------ Supplied data ------

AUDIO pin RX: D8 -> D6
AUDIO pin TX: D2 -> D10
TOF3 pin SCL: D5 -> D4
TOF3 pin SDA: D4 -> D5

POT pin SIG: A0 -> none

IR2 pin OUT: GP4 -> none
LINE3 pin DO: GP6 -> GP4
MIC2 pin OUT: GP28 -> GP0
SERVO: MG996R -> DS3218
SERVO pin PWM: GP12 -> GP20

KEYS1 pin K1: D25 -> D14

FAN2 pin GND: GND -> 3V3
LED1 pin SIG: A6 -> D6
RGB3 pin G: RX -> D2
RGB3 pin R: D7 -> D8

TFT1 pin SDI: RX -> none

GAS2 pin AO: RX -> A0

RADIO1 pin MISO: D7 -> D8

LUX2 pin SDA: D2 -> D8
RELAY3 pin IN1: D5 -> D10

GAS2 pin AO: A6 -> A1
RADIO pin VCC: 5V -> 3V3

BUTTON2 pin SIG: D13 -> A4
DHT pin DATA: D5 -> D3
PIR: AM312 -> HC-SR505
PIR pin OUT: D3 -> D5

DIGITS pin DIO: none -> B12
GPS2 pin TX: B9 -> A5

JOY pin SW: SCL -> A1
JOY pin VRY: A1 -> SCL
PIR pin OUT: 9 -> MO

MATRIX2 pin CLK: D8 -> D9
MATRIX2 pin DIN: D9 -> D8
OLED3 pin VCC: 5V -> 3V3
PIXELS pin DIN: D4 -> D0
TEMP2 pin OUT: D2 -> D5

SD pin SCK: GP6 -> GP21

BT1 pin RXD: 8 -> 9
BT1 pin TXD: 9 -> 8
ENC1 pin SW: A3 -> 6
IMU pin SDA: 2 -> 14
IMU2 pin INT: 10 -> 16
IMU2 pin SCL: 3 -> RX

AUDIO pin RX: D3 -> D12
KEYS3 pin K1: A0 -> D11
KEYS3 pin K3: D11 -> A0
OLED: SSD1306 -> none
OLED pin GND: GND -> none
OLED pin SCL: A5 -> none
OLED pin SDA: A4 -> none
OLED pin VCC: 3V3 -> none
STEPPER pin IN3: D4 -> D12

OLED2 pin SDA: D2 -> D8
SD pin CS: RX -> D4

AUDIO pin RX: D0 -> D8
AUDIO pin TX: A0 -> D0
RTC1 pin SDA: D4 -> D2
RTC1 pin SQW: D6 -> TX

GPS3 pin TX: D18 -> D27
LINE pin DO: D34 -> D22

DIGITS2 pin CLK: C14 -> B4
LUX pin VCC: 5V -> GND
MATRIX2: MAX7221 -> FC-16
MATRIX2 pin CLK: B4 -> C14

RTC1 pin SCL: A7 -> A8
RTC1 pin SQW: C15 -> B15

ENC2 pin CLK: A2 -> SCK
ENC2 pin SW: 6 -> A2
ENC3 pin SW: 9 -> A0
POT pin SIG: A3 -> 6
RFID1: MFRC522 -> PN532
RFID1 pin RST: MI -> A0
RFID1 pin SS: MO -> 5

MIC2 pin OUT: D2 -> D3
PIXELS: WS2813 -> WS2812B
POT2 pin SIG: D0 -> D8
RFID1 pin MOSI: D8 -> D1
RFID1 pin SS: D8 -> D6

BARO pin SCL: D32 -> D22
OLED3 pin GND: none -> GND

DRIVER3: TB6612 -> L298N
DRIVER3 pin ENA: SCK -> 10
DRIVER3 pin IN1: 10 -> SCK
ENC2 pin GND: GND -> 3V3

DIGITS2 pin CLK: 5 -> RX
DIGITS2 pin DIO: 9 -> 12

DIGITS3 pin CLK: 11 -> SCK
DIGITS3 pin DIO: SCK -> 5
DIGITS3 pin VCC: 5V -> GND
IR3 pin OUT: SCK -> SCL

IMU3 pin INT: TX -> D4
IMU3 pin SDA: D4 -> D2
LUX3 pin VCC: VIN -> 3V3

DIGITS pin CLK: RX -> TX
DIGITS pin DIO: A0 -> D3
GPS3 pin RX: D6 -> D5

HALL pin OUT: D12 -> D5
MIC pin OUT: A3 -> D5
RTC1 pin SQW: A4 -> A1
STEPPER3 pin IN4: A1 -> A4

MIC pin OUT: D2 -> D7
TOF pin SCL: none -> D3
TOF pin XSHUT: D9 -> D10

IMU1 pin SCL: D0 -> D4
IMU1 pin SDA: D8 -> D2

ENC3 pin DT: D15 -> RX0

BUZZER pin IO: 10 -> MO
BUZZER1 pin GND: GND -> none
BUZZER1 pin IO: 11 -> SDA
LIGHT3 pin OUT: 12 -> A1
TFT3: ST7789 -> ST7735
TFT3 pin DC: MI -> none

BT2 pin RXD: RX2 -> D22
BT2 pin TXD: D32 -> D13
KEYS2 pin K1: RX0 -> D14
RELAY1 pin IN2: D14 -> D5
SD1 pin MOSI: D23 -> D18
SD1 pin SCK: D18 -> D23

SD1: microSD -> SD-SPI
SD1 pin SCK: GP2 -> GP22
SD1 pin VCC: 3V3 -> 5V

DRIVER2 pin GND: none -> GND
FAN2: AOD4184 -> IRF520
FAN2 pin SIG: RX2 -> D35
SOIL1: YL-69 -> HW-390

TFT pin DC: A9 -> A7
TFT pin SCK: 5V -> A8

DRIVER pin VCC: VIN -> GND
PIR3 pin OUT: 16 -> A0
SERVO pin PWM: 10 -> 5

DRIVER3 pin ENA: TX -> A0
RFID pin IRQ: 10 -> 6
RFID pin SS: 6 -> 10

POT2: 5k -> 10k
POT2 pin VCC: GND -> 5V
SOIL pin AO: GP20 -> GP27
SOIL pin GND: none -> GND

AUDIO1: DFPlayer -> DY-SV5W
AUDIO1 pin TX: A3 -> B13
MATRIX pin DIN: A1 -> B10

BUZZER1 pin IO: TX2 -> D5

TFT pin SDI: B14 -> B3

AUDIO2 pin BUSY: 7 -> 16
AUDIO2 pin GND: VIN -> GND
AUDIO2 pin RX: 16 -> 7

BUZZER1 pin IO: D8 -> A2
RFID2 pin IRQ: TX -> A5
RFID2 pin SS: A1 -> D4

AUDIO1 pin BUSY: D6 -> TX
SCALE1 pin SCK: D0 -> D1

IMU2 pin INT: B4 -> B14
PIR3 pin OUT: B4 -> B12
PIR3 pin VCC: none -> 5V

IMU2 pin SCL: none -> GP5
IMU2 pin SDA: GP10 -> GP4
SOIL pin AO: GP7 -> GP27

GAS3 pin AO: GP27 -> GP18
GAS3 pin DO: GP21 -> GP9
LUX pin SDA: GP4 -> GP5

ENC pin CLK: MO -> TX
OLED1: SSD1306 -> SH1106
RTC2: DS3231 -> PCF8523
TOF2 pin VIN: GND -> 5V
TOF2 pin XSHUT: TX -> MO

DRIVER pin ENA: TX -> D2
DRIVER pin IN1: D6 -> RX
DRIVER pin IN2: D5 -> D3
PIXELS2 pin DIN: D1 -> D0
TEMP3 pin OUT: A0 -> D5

------

### Assignment
This exercise asks for every line of the records to be repeated exactly.

### Response below
AUDIO pin RX: D8 -> D6
AUDIO pin TX: D2 -> D10
TOF3 pin SCL: D5 -> D4
TOF3 pin SDA: D4 -> D5

POT pin SIG: A0 -> none

IR2 pin OUT: GP4 -> none
LINE3 pin DO: GP6 -> GP4
MIC2 pin OUT: GP28 -> GP0
SERVO: MG996R -> DS3218
SERVO pin PWM: GP12 -> GP20

KEYS1 pin K1: D25 -> D14

FAN2 pin GND: GND -> 3V3
LED1 pin SIG: A6 -> D6
RGB3 pin G: RX -> D2
RGB3 pin R: D7 -> D8

TFT1 pin SDI: RX -> none

GAS2 pin AO: RX -> A0

RADIO1 pin MISO: D7 -> D8

LUX2 pin SDA: D2 -> D8
RELAY3 pin IN1: D5 -> D10

GAS2 pin AO: A6 -> A1
RADIO pin VCC: 5V -> 3V3

BUTTON2 pin SIG: D13 -> A4
DHT pin DATA: D5 -> D3
PIR: AM312 -> HC-SR505
PIR pin OUT: D3 -> D5

DIGITS pin DIO: none -> B12
GPS2 pin TX: B9 -> A5

JOY pin SW: SCL -> A1
JOY pin VRY: A1 -> SCL
PIR pin OUT: 9 -> MO

MATRIX2 pin CLK: D8 -> D9
MATRIX2 pin DIN: D9 -> D8
OLED3 pin VCC: 5V -> 3V3
PIXELS pin DIN: D4 -> D0
TEMP2 pin OUT: D2 -> D5

SD pin SCK: GP6 -> GP21

BT1 pin RXD: 8 -> 9
BT1 pin TXD: 9 -> 8
ENC1 pin SW: A3 -> 6
IMU pin SDA: 2 -> 14
IMU2 pin INT: 10 -> 16
IMU2 pin SCL: 3 -> RX

AUDIO pin RX: D3 -> D12
KEYS3 pin K1: A0 -> D11
KEYS3 pin K3: D11 -> A0
OLED: SSD1306 -> none
OLED pin GND: GND -> none
OLED pin SCL: A5 -> none
OLED pin SDA: A4 -> none
OLED pin VCC: 3V3 -> none
STEPPER pin IN3: D4 -> D12

OLED2 pin SDA: D2 -> D8
SD pin CS: RX -> D4

AUDIO pin RX: D0 -> D8
AUDIO pin TX: A0 -> D0
RTC1 pin SDA: D4 -> D2
RTC1 pin SQW: D6 -> TX

GPS3 pin TX: D18 -> D27
LINE pin DO: D34 -> D22

DIGITS2 pin CLK: C14 -> B4
LUX pin VCC: 5V -> GND
MATRIX2: MAX7221 -> FC-16
MATRIX2 pin CLK: B4 -> C14

RTC1 pin SCL: A7 -> A8
RTC1 pin SQW: C15 -> B15

ENC2 pin CLK: A2 -> SCK
ENC2 pin SW: 6 -> A2
ENC3 pin SW: 9 -> A0
POT pin SIG: A3 -> 6
RFID1: MFRC522 -> PN532
RFID1 pin RST: MI -> A0
RFID1 pin SS: MO -> 5

MIC2 pin OUT: D2 -> D3
PIXELS: WS2813 -> WS2812B
POT2 pin SIG: D0 -> D8
RFID1 pin MOSI: D8 -> D1
RFID1 pin SS: D8 -> D6

BARO pin SCL: D32 -> D22
OLED3 pin GND: none -> GND

DRIVER3: TB6612 -> L298N
DRIVER3 pin ENA: SCK -> 10
DRIVER3 pin IN1: 10 -> SCK
ENC2 pin GND: GND -> 3V3

DIGITS2 pin CLK: 5 -> RX
DIGITS2 pin DIO: 9 -> 12

DIGITS3 pin CLK: 11 -> SCK
DIGITS3 pin DIO: SCK -> 5
DIGITS3 pin VCC: 5V -> GND
IR3 pin OUT: SCK -> SCL

IMU3 pin INT: TX -> D4
IMU3 pin SDA: D4 -> D2
LUX3 pin VCC: VIN -> 3V3

DIGITS pin CLK: RX -> TX
DIGITS pin DIO: A0 -> D3
GPS3 pin RX: D6 -> D5

HALL pin OUT: D12 -> D5
MIC pin OUT: A3 -> D5
RTC1 pin SQW: A4 -> A1
STEPPER3 pin IN4: A1 -> A4

MIC pin OUT: D2 -> D7
TOF pin SCL: none -> D3
TOF pin XSHUT: D9 -> D10

IMU1 pin SCL: D0 -> D4
IMU1 pin SDA: D8 -> D2

ENC3 pin DT: D15 -> RX0

BUZZER pin IO: 10 -> MO
BUZZER1 pin GND: GND -> none
BUZZER1 pin IO: 11 -> SDA
LIGHT3 pin OUT: 12 -> A1
TFT3: ST7789 -> ST7735
TFT3 pin DC: MI -> none

BT2 pin RXD: RX2 -> D22
BT2 pin TXD: D32 -> D13
KEYS2 pin K1: RX0 -> D14
RELAY1 pin IN2: D14 -> D5
SD1 pin MOSI: D23 -> D18
SD1 pin SCK: D18 -> D23

SD1: microSD -> SD-SPI
SD1 pin SCK: GP2 -> GP22
SD1 pin VCC: 3V3 -> 5V

DRIVER2 pin GND: none -> GND
FAN2: AOD4184 -> IRF520
FAN2 pin SIG: RX2 -> D35
SOIL1: YL-69 -> HW-390

TFT pin DC: A9 -> A7
TFT pin SCK: 5V -> A8

DRIVER pin VCC: VIN -> GND
PIR3 pin OUT: 16 -> A0
SERVO pin PWM: 10 -> 5

DRIVER3 pin ENA: TX -> A0
RFID pin IRQ: 10 -> 6
RFID pin SS: 6 -> 10

POT2: 5k -> 10k
POT2 pin VCC: GND -> 5V
SOIL pin AO: GP20 -> GP27
SOIL pin GND: none -> GND

AUDIO1: DFPlayer -> DY-SV5W
AUDIO1 pin TX: A3 -> B13
MATRIX pin DIN: A1 -> B10

BUZZER1 pin IO: TX2 -> D5

TFT pin SDI: B14 -> B3

AUDIO2 pin BUSY: 7 -> 16
AUDIO2 pin GND: VIN -> GND
AUDIO2 pin RX: 16 -> 7

BUZZER1 pin IO: D8 -> A2
RFID2 pin IRQ: TX -> A5
RFID2 pin SS: A1 -> D4

AUDIO1 pin BUSY: D6 -> TX
SCALE1 pin SCK: D0 -> D1

IMU2 pin INT: B4 -> B14
PIR3 pin OUT: B4 -> B12
PIR3 pin VCC: none -> 5V

IMU2 pin SCL: none -> GP5
IMU2 pin SDA: GP10 -> GP4
SOIL pin AO: GP7 -> GP27

GAS3 pin AO: GP27 -> GP18
GAS3 pin DO: GP21 -> GP9
LUX pin SDA: GP4 -> GP5

ENC pin CLK: MO -> TX
OLED1: SSD1306 -> SH1106
RTC2: DS3231 -> PCF8523
TOF2 pin VIN: GND -> 5V
TOF2 pin XSHUT: TX -> MO

DRIVER pin ENA: TX -> D2
DRIVER pin IN1: D6 -> RX
DRIVER pin IN2: D5 -> D3
PIXELS2 pin DIN: D1 -> D0
TEMP3 pin OUT: A0 -> D5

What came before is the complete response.